*What is expected*. Lift out, unaltered, the lines of the material below between the line holding "LUX pin SCL: D1 -> D0" and the line holding "RFID1 pin RST: D7 -> RX", counting both.

*Supplied material*.
◇ ◇ ◇ ◇
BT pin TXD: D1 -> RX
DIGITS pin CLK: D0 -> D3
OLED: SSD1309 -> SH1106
◇ ◇ ◇ ◇
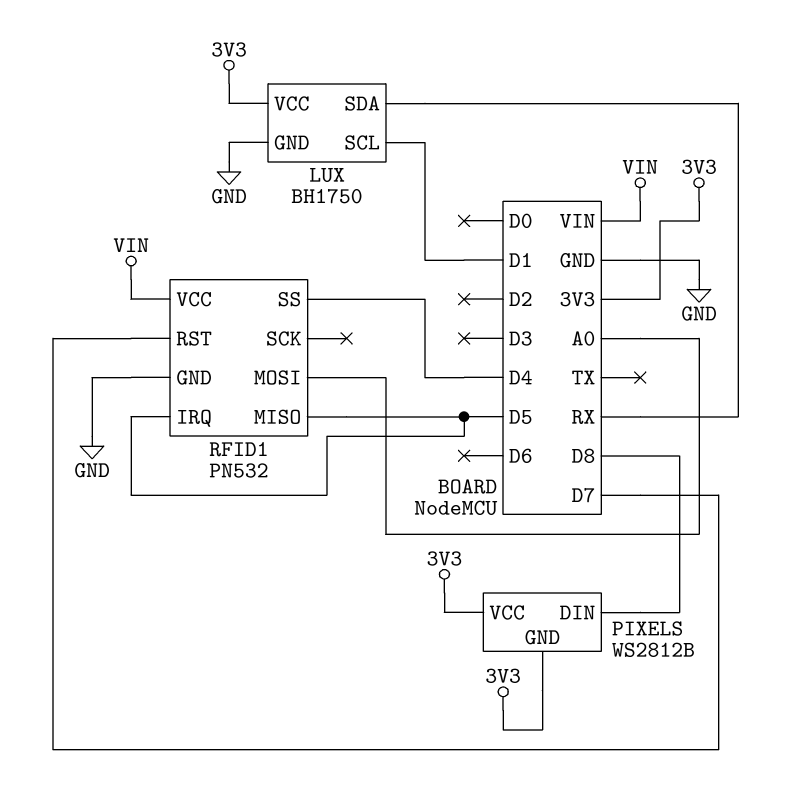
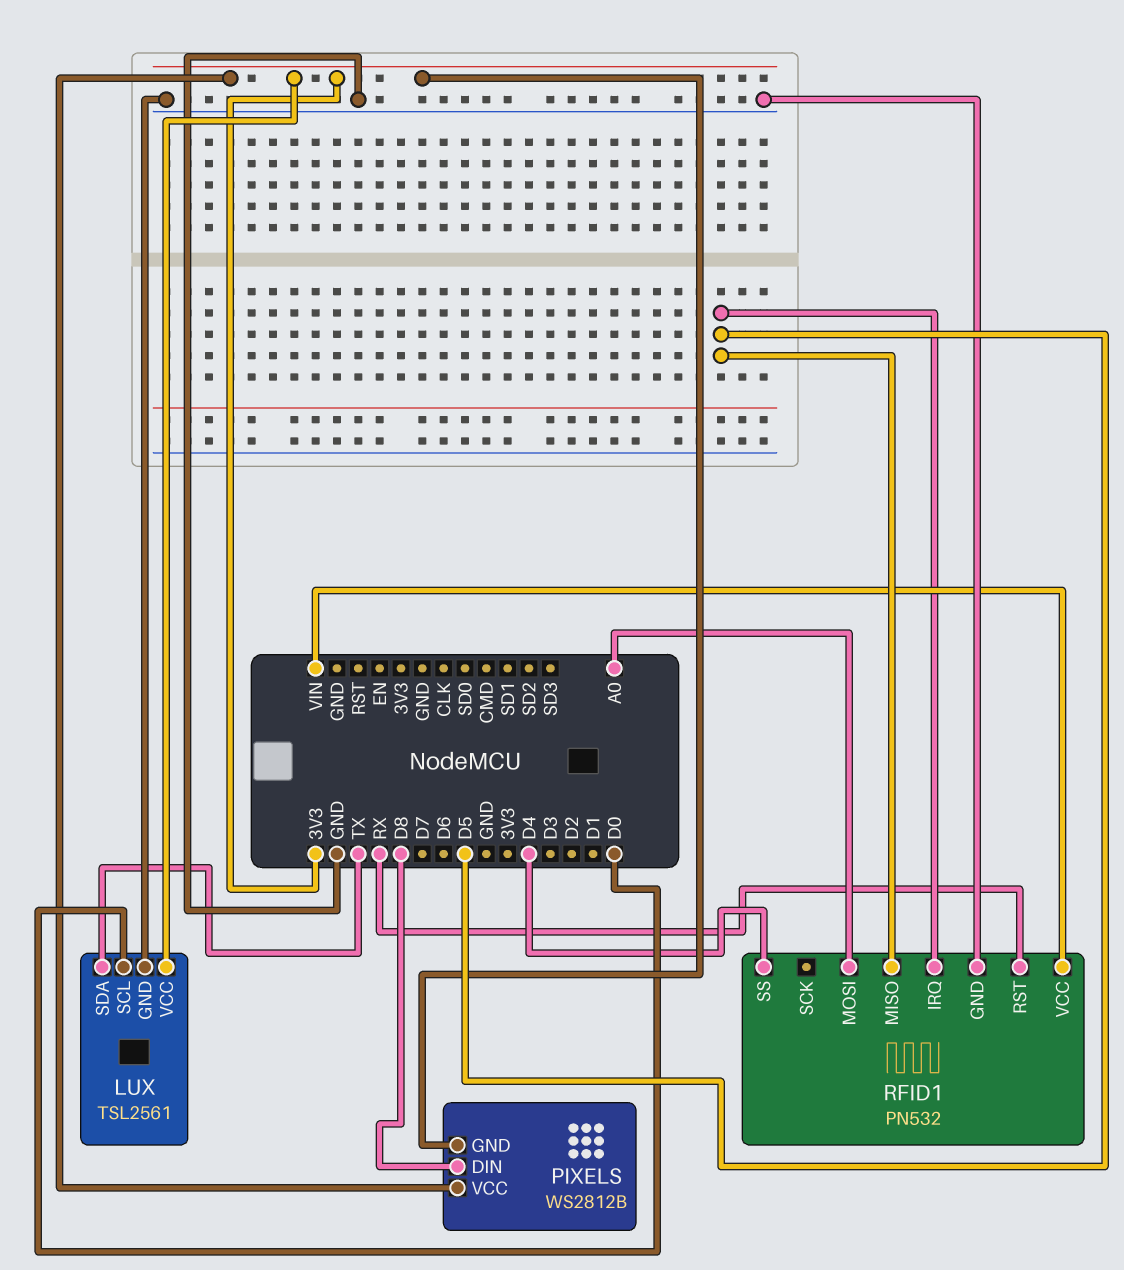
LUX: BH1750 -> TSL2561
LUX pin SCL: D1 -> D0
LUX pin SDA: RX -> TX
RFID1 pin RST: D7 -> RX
◇ ◇ ◇ ◇
*Answer to this problem*.
LUX pin SCL: D1 -> D0
LUX pin SDA: RX -> TX
RFID1 pin RST: D7 -> RX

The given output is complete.